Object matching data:
_ _ _ _ _ _ _
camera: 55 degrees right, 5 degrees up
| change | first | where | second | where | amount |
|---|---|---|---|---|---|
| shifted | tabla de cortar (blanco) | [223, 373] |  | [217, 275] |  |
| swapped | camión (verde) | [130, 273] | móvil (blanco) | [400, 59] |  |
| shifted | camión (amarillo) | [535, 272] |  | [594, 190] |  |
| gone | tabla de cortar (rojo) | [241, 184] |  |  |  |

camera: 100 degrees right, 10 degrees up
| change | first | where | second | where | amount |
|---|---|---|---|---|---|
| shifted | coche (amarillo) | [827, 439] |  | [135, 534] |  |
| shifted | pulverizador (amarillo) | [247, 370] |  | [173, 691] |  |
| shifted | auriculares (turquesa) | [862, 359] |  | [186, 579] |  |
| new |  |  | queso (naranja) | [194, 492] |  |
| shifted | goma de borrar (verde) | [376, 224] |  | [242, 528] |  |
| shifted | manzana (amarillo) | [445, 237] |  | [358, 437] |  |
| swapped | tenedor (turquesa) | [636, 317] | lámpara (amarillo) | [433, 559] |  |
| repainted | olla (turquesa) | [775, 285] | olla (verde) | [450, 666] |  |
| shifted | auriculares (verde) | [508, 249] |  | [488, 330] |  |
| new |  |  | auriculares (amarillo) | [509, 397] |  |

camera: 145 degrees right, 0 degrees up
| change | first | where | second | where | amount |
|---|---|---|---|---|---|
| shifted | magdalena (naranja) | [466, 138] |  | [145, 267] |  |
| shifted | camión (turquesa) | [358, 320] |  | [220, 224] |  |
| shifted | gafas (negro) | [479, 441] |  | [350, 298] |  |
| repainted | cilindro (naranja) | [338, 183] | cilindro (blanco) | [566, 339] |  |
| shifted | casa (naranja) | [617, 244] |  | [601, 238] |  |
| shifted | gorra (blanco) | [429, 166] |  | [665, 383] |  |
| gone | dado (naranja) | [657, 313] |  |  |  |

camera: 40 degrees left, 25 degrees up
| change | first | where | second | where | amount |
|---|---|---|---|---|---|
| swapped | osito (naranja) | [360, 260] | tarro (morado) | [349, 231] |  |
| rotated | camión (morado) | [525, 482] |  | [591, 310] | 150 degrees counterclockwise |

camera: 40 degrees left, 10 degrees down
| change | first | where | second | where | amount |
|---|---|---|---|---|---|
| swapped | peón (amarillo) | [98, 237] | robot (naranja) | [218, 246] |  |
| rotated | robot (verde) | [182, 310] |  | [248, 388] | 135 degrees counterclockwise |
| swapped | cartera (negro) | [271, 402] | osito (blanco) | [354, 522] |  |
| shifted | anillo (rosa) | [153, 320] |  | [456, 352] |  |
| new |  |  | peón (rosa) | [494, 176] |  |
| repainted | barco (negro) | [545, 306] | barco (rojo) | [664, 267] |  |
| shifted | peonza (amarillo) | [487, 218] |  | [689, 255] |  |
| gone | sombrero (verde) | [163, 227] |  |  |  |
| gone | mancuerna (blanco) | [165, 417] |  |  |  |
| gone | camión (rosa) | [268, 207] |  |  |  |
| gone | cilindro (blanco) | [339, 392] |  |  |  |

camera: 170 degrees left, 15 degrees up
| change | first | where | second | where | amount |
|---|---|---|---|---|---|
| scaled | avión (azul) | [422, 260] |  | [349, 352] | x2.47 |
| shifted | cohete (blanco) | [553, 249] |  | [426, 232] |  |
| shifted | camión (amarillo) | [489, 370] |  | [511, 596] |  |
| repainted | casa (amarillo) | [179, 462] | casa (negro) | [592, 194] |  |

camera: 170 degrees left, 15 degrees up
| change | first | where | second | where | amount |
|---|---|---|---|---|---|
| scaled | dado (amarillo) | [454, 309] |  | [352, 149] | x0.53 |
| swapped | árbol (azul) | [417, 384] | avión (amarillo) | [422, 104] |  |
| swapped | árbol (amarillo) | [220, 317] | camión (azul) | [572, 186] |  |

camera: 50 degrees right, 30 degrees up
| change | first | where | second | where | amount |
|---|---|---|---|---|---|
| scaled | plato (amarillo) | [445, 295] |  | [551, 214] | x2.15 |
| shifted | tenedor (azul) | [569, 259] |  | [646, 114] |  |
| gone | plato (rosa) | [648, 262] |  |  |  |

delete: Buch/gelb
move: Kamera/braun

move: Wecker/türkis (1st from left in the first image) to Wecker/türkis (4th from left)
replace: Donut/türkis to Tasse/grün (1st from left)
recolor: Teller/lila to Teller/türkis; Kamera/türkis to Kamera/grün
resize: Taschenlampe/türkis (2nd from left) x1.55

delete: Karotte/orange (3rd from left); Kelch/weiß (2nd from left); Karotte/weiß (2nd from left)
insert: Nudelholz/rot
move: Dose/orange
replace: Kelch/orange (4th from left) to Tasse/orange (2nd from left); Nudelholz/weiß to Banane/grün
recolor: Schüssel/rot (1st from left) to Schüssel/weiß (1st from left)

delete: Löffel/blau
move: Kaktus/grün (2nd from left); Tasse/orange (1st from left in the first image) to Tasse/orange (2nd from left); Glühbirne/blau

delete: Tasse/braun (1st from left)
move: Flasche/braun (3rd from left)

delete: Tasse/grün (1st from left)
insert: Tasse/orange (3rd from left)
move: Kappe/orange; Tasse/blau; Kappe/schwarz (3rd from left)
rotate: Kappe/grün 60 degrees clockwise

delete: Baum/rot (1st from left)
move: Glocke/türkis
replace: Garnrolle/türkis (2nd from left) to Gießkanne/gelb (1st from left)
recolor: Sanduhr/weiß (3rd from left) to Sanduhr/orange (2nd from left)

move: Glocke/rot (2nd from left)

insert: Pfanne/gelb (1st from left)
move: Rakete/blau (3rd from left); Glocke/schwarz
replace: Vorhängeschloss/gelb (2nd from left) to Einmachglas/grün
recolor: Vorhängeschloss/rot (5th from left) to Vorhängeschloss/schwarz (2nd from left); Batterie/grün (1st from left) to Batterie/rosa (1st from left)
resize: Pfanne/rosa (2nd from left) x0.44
_ _ _ _ _ _ _
## [Task directions]
The line with "move: Glocke/rot (2nd from left)" and every line after it up to the end of the entries: output those exactly, and only those.

## [Your solution]
move: Glocke/rot (2nd from left)

insert: Pfanne/gelb (1st from left)
move: Rakete/blau (3rd from left); Glocke/schwarz
replace: Vorhängeschloss/gelb (2nd from left) to Einmachglas/grün
recolor: Vorhängeschloss/rot (5th from left) to Vorhängeschloss/schwarz (2nd from left); Batterie/grün (1st from left) to Batterie/rosa (1st from left)
resize: Pfanne/rosa (2nd from left) x0.44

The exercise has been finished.